WORKING DATA below:

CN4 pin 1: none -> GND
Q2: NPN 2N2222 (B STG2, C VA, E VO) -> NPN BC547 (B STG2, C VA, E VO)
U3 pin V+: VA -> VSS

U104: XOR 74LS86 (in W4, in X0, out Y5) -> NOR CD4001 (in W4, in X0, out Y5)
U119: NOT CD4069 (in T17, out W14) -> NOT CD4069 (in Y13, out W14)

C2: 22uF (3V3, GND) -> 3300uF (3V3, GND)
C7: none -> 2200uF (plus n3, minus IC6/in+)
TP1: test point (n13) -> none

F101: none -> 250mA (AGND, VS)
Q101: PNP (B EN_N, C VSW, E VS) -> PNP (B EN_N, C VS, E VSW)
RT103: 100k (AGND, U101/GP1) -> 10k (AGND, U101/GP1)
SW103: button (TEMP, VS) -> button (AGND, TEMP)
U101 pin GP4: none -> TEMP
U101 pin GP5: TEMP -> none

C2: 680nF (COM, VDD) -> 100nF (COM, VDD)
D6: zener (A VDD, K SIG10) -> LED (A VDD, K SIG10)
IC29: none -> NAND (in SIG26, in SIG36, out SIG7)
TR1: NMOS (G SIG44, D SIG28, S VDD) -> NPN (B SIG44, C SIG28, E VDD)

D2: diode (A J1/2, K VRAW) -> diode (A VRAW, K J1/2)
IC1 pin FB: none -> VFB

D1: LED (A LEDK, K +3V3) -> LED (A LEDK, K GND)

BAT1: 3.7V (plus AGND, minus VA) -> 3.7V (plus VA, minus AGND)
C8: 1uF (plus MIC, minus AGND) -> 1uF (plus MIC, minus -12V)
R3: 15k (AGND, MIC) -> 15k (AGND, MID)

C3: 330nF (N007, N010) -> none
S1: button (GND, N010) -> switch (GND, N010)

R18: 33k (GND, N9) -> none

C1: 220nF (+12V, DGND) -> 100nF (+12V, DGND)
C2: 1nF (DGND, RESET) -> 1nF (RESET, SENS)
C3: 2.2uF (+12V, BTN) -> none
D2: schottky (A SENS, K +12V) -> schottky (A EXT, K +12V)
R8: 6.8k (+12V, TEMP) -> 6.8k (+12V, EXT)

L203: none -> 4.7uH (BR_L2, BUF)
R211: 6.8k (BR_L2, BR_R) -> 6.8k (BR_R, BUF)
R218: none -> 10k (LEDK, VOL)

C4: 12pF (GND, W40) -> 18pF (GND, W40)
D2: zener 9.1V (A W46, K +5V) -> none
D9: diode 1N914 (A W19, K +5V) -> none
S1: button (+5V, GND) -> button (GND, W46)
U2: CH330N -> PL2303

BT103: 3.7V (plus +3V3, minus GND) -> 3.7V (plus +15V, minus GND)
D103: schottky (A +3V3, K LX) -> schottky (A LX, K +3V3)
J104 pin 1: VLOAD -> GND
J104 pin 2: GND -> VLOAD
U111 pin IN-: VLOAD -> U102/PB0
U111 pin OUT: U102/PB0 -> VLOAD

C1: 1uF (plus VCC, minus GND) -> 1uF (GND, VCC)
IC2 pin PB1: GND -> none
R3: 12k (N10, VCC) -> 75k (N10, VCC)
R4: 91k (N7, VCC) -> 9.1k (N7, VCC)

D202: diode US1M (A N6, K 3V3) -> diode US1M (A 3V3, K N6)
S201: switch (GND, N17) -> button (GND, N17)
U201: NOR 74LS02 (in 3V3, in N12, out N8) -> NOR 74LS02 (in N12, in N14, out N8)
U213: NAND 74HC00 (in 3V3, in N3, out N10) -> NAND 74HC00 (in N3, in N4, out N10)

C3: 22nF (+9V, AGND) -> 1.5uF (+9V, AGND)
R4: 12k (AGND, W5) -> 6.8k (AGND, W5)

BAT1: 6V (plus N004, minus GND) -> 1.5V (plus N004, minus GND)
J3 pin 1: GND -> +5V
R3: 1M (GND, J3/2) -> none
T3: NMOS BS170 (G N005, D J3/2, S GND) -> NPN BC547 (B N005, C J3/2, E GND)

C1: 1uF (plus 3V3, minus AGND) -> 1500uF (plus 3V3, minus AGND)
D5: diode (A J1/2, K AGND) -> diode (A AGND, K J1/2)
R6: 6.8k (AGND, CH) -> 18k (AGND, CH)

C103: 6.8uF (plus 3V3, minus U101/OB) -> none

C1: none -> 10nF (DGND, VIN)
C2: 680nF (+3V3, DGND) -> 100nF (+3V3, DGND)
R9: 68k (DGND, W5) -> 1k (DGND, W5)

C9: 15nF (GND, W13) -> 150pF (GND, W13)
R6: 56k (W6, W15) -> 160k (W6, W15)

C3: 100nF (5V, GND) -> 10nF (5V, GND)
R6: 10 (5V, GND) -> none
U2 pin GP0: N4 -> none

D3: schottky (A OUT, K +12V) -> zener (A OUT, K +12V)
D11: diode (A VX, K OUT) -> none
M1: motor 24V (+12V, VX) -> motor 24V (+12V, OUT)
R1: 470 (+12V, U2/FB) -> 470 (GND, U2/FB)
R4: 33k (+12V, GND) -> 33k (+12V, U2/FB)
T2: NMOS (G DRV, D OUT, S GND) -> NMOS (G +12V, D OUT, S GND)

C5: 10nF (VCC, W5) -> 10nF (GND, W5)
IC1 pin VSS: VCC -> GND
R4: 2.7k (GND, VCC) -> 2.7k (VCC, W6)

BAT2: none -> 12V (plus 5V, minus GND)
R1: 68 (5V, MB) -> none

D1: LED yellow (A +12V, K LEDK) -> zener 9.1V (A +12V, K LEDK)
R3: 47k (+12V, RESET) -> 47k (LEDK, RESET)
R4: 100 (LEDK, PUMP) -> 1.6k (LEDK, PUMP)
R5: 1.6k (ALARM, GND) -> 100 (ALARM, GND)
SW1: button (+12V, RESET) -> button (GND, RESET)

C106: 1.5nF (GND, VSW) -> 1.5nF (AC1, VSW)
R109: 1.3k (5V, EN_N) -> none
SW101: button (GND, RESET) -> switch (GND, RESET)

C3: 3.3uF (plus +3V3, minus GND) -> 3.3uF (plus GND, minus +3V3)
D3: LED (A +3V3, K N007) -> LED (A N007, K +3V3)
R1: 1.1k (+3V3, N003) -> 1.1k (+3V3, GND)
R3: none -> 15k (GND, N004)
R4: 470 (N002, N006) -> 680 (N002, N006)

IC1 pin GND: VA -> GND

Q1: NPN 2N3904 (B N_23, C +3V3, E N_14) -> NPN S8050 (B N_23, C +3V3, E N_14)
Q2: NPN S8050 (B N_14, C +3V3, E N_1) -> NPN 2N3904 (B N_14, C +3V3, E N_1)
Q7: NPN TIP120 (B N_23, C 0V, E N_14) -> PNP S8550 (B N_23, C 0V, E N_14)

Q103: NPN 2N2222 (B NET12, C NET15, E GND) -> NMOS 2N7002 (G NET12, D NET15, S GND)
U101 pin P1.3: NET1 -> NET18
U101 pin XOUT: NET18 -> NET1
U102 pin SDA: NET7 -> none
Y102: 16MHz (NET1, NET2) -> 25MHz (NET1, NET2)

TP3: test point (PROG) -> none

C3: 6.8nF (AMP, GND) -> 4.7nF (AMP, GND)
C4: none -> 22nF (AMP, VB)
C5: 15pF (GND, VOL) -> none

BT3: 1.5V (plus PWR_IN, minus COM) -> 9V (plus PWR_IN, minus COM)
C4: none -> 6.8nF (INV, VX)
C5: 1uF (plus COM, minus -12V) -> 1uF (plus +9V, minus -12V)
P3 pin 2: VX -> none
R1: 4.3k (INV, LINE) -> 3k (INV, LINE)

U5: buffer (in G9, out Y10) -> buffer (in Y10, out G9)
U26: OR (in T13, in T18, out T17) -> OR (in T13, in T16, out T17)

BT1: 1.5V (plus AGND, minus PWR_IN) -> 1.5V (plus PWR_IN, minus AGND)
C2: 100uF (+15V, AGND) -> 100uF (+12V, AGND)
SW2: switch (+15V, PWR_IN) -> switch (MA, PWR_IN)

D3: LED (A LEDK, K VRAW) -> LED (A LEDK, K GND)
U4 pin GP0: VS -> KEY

End of WORKING DATA.

## [WHAT YOU SHOULD DO]
Of the entries above, repeat exactly the lines between the line with "BAT1: 3.7V (plus" and the line with "R4: 12k (AGND, W5) -> 6.8k (AGND, W5)", inclusive, and no others.

## [EXERCISE RESPONSE]
BAT1: 3.7V (plus AGND, minus VA) -> 3.7V (plus VA, minus AGND)
C8: 1uF (plus MIC, minus AGND) -> 1uF (plus MIC, minus -12V)
R3: 15k (AGND, MIC) -> 15k (AGND, MID)

C3: 330nF (N007, N010) -> none
S1: button (GND, N010) -> switch (GND, N010)

R18: 33k (GND, N9) -> none

C1: 220nF (+12V, DGND) -> 100nF (+12V, DGND)
C2: 1nF (DGND, RESET) -> 1nF (RESET, SENS)
C3: 2.2uF (+12V, BTN) -> none
D2: schottky (A SENS, K +12V) -> schottky (A EXT, K +12V)
R8: 6.8k (+12V, TEMP) -> 6.8k (+12V, EXT)

L203: none -> 4.7uH (BR_L2, BUF)
R211: 6.8k (BR_L2, BR_R) -> 6.8k (BR_R, BUF)
R218: none -> 10k (LEDK, VOL)

C4: 12pF (GND, W40) -> 18pF (GND, W40)
D2: zener 9.1V (A W46, K +5V) -> none
D9: diode 1N914 (A W19, K +5V) -> none
S1: button (+5V, GND) -> button (GND, W46)
U2: CH330N -> PL2303

BT103: 3.7V (plus +3V3, minus GND) -> 3.7V (plus +15V, minus GND)
D103: schottky (A +3V3, K LX) -> schottky (A LX, K +3V3)
J104 pin 1: VLOAD -> GND
J104 pin 2: GND -> VLOAD
U111 pin IN-: VLOAD -> U102/PB0
U111 pin OUT: U102/PB0 -> VLOAD

C1: 1uF (plus VCC, minus GND) -> 1uF (GND, VCC)
IC2 pin PB1: GND -> none
R3: 12k (N10, VCC) -> 75k (N10, VCC)
R4: 91k (N7, VCC) -> 9.1k (N7, VCC)

D202: diode US1M (A N6, K 3V3) -> diode US1M (A 3V3, K N6)
S201: switch (GND, N17) -> button (GND, N17)
U201: NOR 74LS02 (in 3V3, in N12, out N8) -> NOR 74LS02 (in N12, in N14, out N8)
U213: NAND 74HC00 (in 3V3, in N3, out N10) -> NAND 74HC00 (in N3, in N4, out N10)

C3: 22nF (+9V, AGND) -> 1.5uF (+9V, AGND)
R4: 12k (AGND, W5) -> 6.8k (AGND, W5)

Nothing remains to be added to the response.